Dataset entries
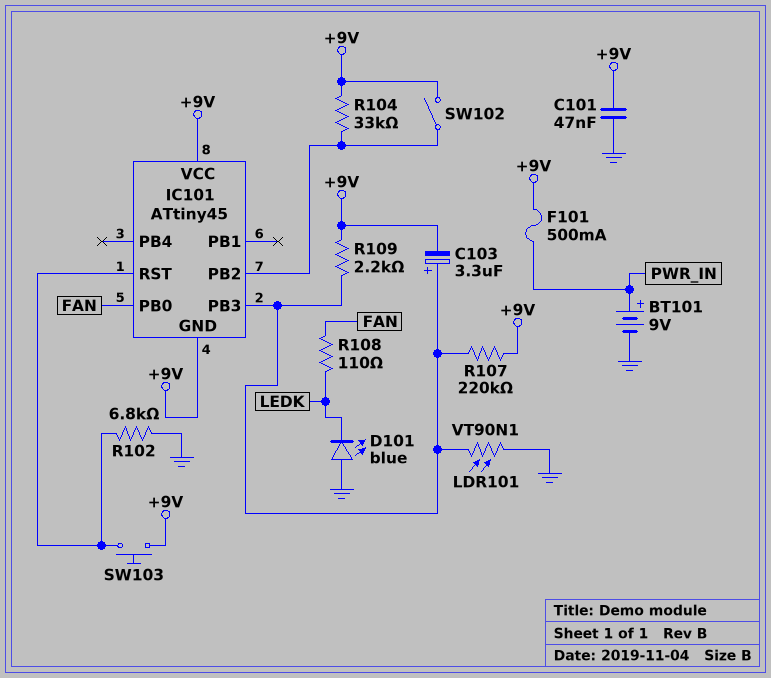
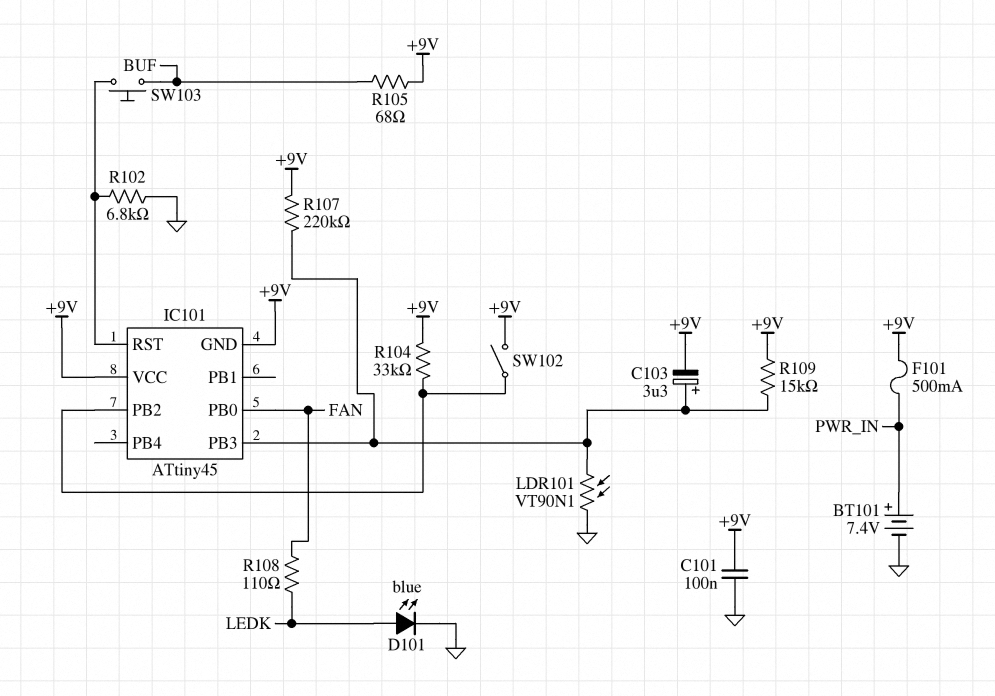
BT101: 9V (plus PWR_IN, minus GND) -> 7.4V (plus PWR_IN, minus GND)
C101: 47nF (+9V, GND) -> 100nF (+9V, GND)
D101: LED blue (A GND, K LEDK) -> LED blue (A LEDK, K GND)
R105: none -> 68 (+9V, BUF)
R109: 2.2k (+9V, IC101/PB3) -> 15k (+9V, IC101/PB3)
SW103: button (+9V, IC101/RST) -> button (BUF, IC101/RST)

■ Work instruction ■
Repeat, without changes, every line from the one that contains "R105: none -> 68 (+9V, BUF)" through the final line of the data.

■ Output below ■
R105: none -> 68 (+9V, BUF)
R109: 2.2k (+9V, IC101/PB3) -> 15k (+9V, IC101/PB3)
SW103: button (+9V, IC101/RST) -> button (BUF, IC101/RST)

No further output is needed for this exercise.